- **Data to use**:
□ □ □ □ □

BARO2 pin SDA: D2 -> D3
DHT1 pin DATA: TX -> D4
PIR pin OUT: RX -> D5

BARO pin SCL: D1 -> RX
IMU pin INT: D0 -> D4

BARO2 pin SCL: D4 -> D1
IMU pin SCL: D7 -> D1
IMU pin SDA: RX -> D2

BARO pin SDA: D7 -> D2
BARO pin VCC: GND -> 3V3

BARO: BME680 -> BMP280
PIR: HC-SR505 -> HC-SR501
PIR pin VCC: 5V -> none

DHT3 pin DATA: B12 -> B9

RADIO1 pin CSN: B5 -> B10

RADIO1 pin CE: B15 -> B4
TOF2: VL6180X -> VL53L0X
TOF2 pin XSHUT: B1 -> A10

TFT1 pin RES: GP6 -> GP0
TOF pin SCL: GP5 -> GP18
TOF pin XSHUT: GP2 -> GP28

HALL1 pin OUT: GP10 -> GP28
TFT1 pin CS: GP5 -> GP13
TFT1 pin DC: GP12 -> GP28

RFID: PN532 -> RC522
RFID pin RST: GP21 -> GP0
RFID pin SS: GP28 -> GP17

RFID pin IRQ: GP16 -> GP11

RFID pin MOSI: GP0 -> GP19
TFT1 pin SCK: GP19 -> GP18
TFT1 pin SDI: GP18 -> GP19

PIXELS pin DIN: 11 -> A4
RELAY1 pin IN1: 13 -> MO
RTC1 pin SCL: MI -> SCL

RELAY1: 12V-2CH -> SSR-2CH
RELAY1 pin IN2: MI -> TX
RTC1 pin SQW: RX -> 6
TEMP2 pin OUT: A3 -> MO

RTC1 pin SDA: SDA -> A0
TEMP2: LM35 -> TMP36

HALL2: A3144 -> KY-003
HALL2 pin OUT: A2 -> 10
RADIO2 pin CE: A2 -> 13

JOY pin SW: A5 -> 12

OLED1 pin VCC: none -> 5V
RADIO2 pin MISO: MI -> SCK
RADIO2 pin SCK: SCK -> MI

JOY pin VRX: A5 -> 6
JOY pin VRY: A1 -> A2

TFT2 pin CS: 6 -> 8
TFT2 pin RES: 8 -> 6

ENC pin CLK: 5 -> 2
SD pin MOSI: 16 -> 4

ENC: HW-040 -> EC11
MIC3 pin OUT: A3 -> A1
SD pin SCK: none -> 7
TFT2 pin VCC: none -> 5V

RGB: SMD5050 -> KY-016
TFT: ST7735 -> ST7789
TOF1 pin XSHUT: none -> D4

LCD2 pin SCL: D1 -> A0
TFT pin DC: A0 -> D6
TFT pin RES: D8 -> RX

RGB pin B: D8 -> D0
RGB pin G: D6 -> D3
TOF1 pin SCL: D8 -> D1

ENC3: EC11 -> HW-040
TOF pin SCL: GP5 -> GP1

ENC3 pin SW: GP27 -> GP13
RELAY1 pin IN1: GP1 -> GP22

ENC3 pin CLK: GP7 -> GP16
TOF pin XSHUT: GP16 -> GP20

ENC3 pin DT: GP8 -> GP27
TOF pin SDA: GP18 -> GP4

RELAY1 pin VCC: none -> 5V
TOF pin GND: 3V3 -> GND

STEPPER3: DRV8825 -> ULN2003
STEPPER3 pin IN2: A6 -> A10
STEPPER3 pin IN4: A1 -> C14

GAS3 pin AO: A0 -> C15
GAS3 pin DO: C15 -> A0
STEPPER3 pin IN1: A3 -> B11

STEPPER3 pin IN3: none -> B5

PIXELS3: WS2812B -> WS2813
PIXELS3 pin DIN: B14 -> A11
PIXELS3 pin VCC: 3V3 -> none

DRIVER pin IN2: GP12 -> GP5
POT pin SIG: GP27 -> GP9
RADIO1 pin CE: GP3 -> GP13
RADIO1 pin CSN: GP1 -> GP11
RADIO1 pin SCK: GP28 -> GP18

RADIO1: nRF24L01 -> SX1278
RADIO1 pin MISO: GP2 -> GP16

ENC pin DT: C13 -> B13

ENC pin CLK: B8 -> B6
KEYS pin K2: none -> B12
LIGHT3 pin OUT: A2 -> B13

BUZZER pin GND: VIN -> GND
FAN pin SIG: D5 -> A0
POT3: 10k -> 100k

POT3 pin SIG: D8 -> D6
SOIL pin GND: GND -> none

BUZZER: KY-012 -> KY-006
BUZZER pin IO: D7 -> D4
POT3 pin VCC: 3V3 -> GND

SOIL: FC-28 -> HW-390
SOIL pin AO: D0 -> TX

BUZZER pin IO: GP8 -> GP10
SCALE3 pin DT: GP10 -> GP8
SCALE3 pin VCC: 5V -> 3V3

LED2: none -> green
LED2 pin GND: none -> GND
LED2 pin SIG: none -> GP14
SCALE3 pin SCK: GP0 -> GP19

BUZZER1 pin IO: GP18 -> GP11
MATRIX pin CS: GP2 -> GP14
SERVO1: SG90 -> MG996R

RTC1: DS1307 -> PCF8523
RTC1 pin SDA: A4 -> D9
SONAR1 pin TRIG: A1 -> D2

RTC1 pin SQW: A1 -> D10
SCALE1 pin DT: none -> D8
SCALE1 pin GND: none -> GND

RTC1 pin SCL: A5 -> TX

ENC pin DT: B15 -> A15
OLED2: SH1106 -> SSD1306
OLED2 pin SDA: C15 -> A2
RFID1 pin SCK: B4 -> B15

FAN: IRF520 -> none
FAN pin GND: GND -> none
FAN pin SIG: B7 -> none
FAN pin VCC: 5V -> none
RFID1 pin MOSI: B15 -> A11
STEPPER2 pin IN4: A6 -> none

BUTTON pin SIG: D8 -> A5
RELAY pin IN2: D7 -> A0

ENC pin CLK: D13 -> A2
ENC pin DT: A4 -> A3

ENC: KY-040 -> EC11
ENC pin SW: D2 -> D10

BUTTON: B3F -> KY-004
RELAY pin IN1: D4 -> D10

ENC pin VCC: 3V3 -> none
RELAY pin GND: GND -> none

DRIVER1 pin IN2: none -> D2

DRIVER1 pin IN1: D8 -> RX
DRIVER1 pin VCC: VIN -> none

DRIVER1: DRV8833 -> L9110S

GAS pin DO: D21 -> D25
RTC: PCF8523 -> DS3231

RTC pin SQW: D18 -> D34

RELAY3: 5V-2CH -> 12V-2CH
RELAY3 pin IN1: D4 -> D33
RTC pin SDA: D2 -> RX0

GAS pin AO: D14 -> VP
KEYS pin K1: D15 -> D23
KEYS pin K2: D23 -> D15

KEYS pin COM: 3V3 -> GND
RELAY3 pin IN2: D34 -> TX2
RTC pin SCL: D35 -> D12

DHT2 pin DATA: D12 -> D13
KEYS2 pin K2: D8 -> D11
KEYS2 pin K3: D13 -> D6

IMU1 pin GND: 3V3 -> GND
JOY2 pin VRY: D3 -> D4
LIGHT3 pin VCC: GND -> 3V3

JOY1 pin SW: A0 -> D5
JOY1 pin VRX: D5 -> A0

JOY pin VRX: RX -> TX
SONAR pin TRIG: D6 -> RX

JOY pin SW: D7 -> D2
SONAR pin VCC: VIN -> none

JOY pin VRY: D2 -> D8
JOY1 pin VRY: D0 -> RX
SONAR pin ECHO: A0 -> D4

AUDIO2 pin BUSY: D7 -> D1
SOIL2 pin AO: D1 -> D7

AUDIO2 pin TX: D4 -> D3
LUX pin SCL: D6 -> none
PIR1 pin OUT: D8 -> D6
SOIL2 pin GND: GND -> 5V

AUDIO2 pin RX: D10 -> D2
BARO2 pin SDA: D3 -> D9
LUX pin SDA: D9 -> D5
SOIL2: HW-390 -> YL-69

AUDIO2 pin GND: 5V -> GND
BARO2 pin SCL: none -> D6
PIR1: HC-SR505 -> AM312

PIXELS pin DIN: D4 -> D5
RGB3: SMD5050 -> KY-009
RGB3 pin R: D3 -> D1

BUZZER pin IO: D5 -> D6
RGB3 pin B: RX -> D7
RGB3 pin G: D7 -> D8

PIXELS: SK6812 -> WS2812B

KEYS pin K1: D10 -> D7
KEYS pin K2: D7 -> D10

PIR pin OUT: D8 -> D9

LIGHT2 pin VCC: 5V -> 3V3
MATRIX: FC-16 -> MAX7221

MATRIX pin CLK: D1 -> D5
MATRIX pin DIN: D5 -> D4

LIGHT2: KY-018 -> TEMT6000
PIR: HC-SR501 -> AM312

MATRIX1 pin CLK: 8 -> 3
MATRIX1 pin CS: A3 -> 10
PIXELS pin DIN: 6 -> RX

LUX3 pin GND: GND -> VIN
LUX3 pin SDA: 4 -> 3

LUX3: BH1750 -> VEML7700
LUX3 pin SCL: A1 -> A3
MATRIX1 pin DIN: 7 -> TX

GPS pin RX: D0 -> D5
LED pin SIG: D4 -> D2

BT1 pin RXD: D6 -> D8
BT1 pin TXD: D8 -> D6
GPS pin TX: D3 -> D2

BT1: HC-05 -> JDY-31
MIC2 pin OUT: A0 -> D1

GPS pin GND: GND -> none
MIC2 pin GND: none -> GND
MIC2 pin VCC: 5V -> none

□ □ □ □ □

- **Work to complete**: Reproduce word for word the material above, beginning with the line that contains "RFID: PN532 -> RC522" and ending with the line that contains "RTC1 pin SCL: MI -> SCL".

- **Answer for the task**:
RFID: PN532 -> RC522
RFID pin RST: GP21 -> GP0
RFID pin SS: GP28 -> GP17

RFID pin IRQ: GP16 -> GP11

RFID pin MOSI: GP0 -> GP19
TFT1 pin SCK: GP19 -> GP18
TFT1 pin SDI: GP18 -> GP19

PIXELS pin DIN: 11 -> A4
RELAY1 pin IN1: 13 -> MO
RTC1 pin SCL: MI -> SCL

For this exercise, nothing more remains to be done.